### LISTED ENTRIES
********************

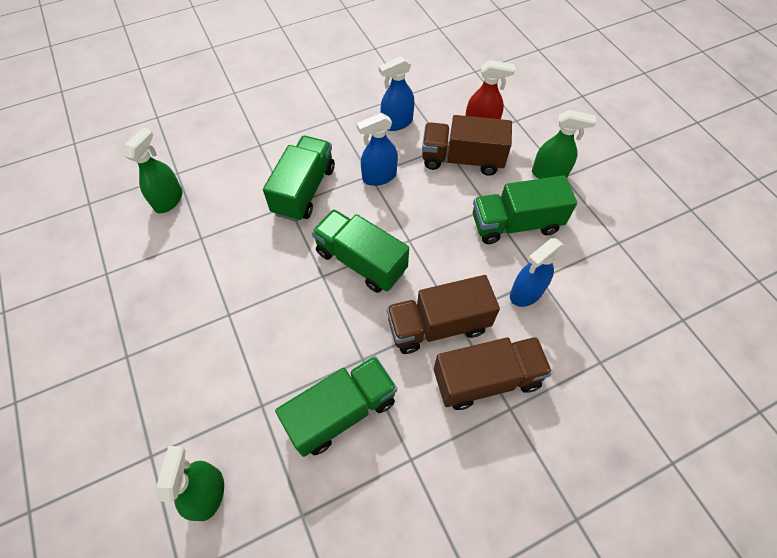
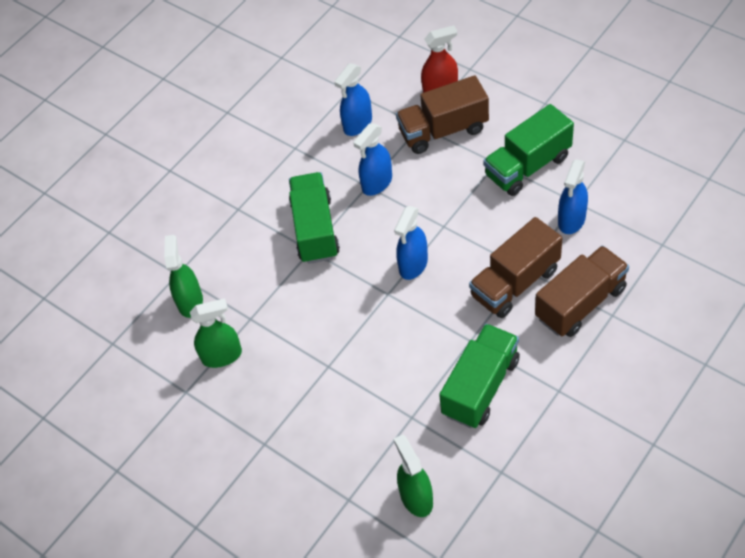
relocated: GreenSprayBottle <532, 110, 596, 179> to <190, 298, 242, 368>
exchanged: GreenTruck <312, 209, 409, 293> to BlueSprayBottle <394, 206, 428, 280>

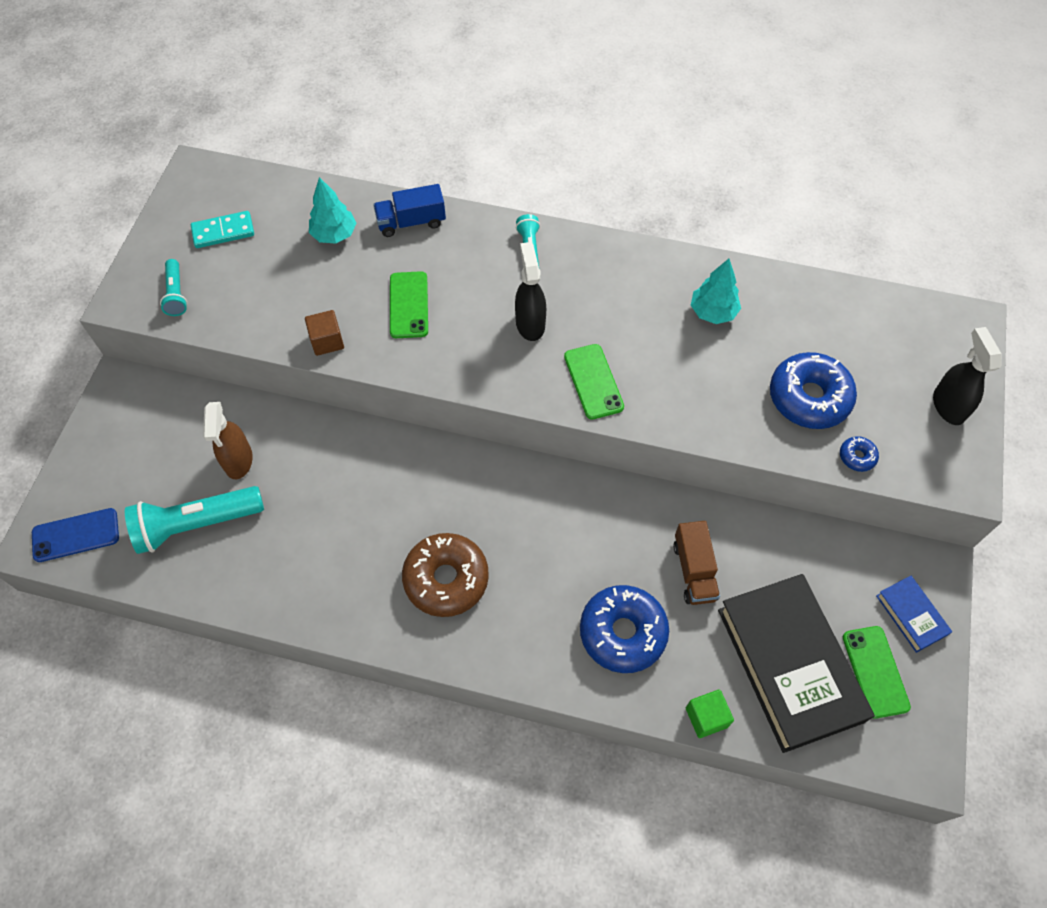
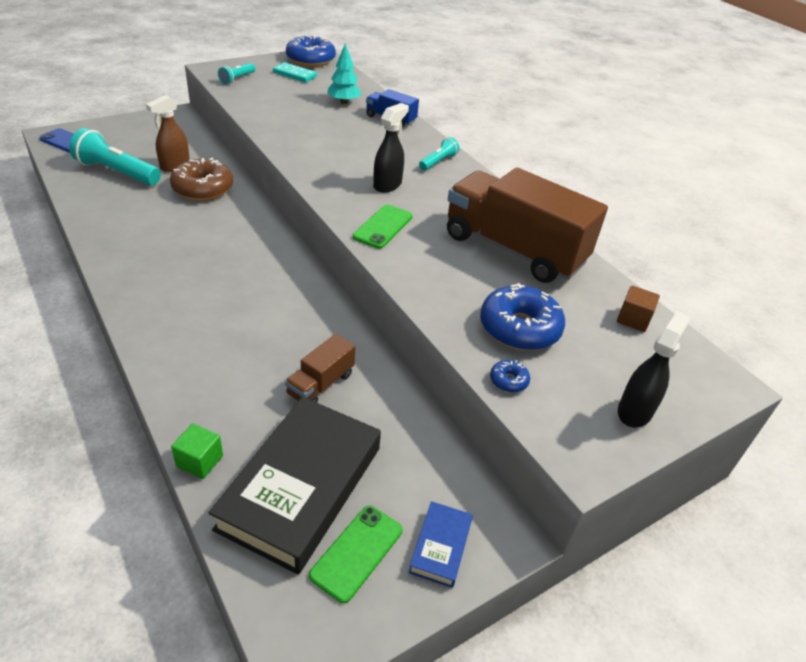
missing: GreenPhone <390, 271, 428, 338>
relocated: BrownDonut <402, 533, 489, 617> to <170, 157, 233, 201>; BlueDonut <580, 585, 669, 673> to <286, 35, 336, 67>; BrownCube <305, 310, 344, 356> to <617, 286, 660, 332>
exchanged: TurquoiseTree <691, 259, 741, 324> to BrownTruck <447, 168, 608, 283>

********************

### PROBLEM DETAILS
All of the records above are to be printed exactly, with every picture omitted.

### SOLUTION
relocated: GreenSprayBottle <532, 110, 596, 179> to <190, 298, 242, 368>
exchanged: GreenTruck <312, 209, 409, 293> to BlueSprayBottle <394, 206, 428, 280>

missing: GreenPhone <390, 271, 428, 338>
relocated: BrownDonut <402, 533, 489, 617> to <170, 157, 233, 201>; BlueDonut <580, 585, 669, 673> to <286, 35, 336, 67>; BrownCube <305, 310, 344, 356> to <617, 286, 660, 332>
exchanged: TurquoiseTree <691, 259, 741, 324> to BrownTruck <447, 168, 608, 283>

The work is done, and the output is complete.